Exercise requirements:
Search the listing below for "brown". Copy each matching line.

|---|

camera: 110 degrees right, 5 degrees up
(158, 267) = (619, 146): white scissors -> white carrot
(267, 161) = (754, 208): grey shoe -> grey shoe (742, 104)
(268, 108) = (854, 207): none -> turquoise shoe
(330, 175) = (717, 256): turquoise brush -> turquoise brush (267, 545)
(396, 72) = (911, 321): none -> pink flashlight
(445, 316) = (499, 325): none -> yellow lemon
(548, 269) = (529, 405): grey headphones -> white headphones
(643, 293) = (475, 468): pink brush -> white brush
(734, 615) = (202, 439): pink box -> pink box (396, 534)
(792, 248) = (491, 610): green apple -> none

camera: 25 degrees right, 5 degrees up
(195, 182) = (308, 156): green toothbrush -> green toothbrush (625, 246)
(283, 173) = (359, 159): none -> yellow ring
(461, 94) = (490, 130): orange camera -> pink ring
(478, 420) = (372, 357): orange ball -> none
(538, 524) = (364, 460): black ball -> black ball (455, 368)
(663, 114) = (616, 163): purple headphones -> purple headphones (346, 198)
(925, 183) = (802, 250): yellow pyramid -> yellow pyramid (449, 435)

|---|

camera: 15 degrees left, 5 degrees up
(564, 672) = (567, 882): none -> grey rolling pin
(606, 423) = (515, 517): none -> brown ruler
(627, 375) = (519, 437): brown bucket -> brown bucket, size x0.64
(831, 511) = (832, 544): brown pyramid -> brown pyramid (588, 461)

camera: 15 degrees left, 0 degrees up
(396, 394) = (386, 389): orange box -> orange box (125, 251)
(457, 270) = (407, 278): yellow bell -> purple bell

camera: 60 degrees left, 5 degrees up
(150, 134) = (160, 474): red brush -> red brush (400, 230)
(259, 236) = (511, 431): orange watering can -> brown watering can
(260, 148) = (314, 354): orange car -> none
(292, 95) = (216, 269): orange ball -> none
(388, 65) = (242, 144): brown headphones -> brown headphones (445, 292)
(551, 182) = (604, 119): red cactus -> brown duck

|---|

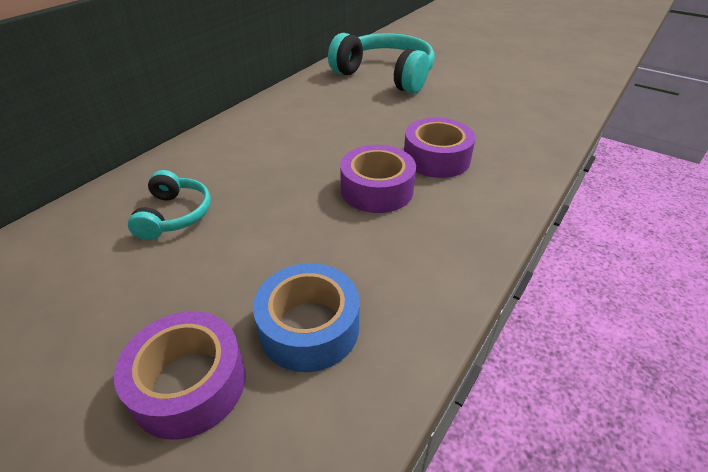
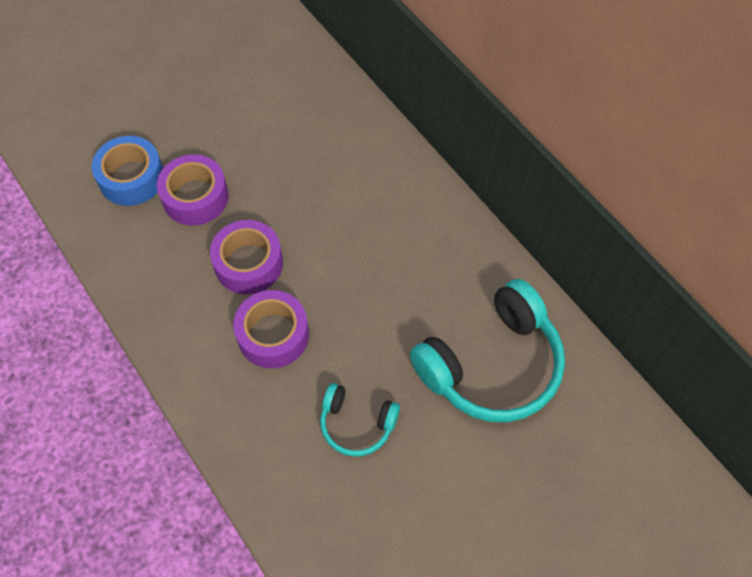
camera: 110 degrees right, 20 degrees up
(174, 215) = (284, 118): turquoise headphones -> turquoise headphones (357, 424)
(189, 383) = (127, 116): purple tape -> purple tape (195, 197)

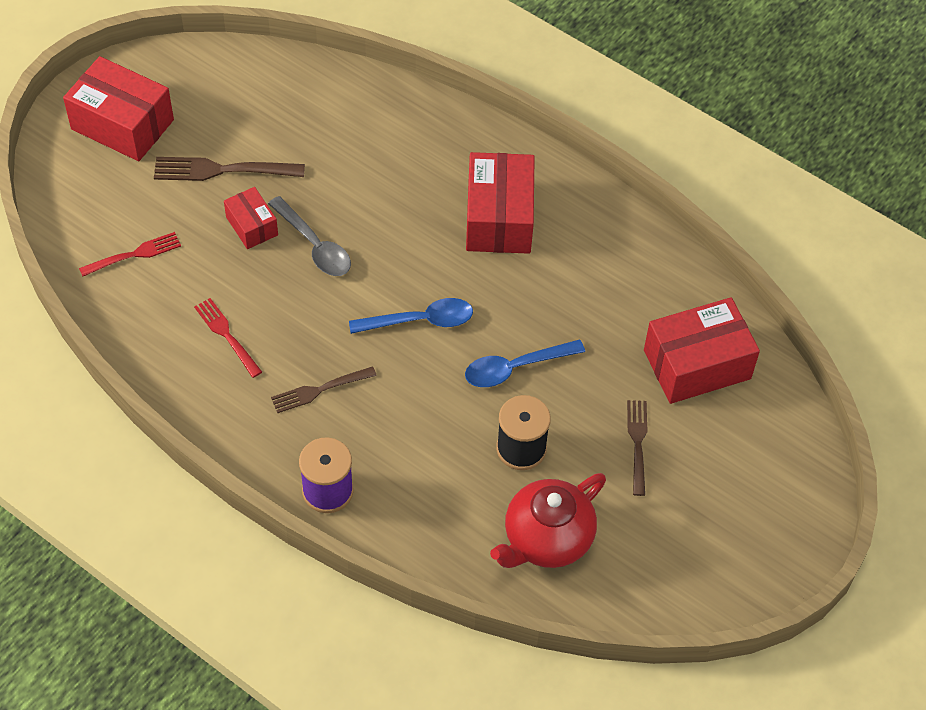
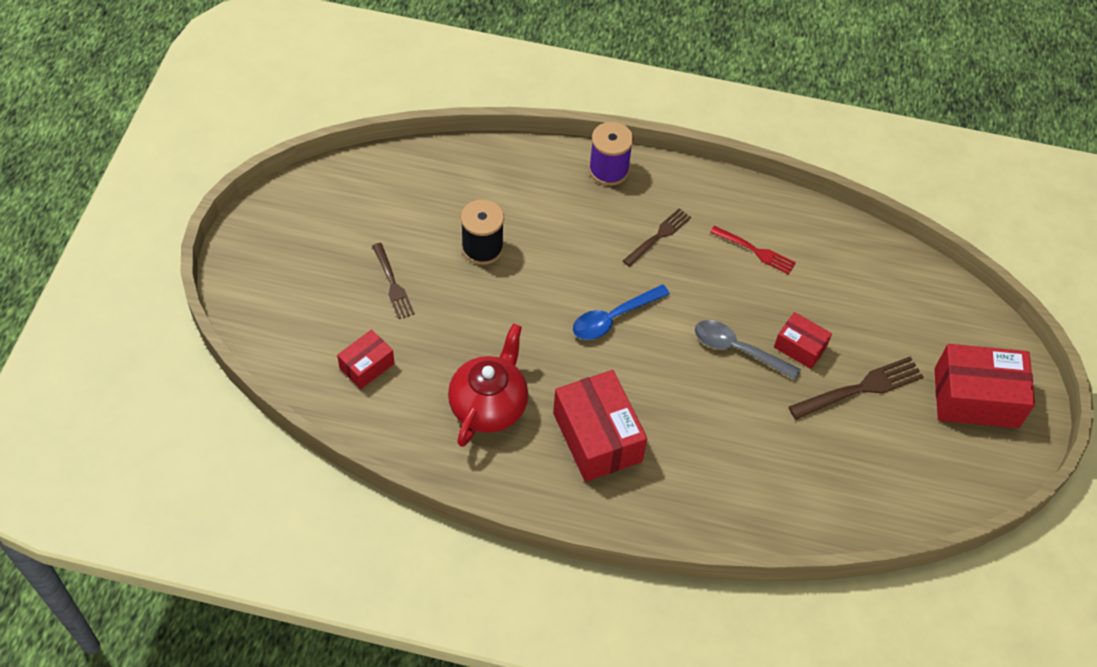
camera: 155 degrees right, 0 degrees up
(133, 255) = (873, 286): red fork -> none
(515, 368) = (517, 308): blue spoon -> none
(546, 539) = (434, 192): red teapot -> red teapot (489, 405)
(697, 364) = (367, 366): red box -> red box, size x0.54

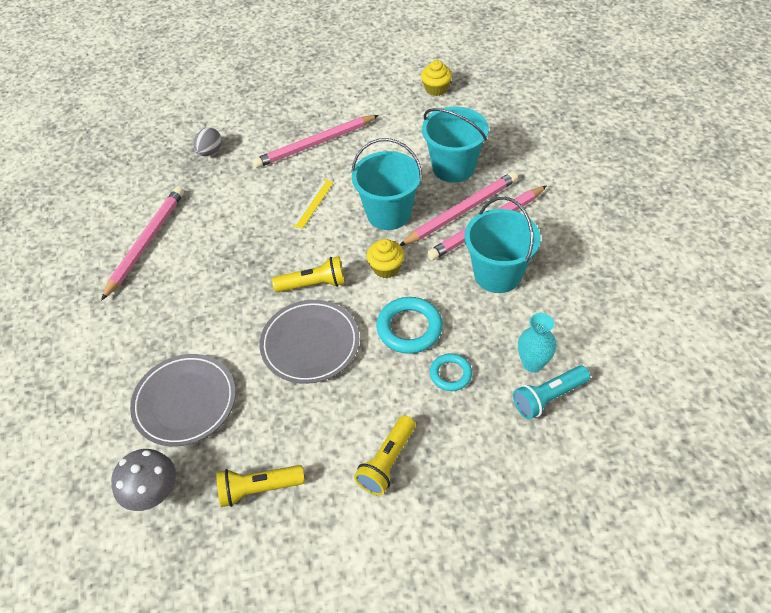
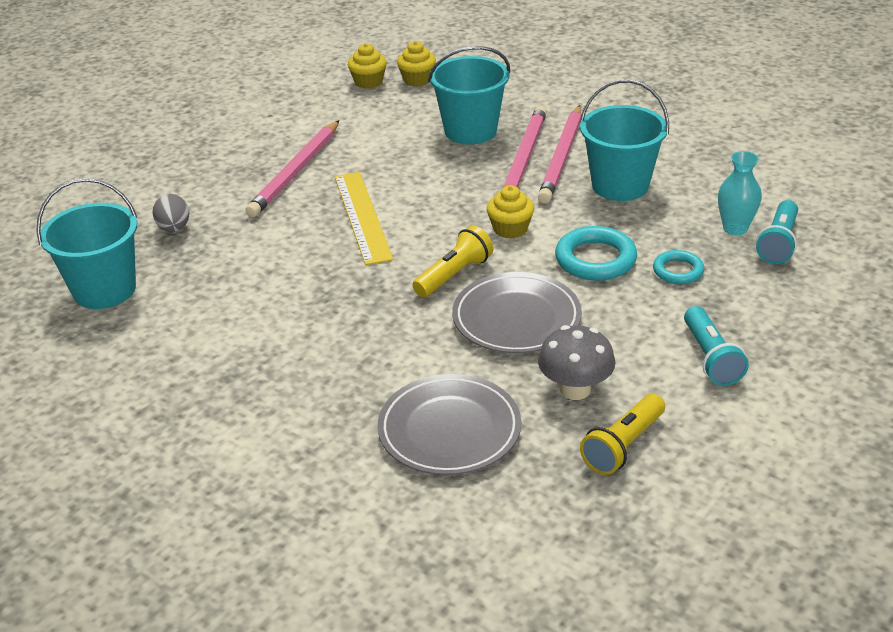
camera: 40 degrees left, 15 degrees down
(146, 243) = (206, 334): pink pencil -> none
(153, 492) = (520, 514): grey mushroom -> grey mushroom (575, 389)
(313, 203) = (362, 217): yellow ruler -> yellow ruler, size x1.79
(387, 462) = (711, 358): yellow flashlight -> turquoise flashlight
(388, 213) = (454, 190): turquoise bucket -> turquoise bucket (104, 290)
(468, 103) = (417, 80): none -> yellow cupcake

|---|

Solution to this task:
(606, 423) = (515, 517): none -> brown ruler
(627, 375) = (519, 437): brown bucket -> brown bucket, size x0.64
(831, 511) = (832, 544): brown pyramid -> brown pyramid (588, 461)
(259, 236) = (511, 431): orange watering can -> brown watering can
(388, 65) = (242, 144): brown headphones -> brown headphones (445, 292)
(551, 182) = (604, 119): red cactus -> brown duck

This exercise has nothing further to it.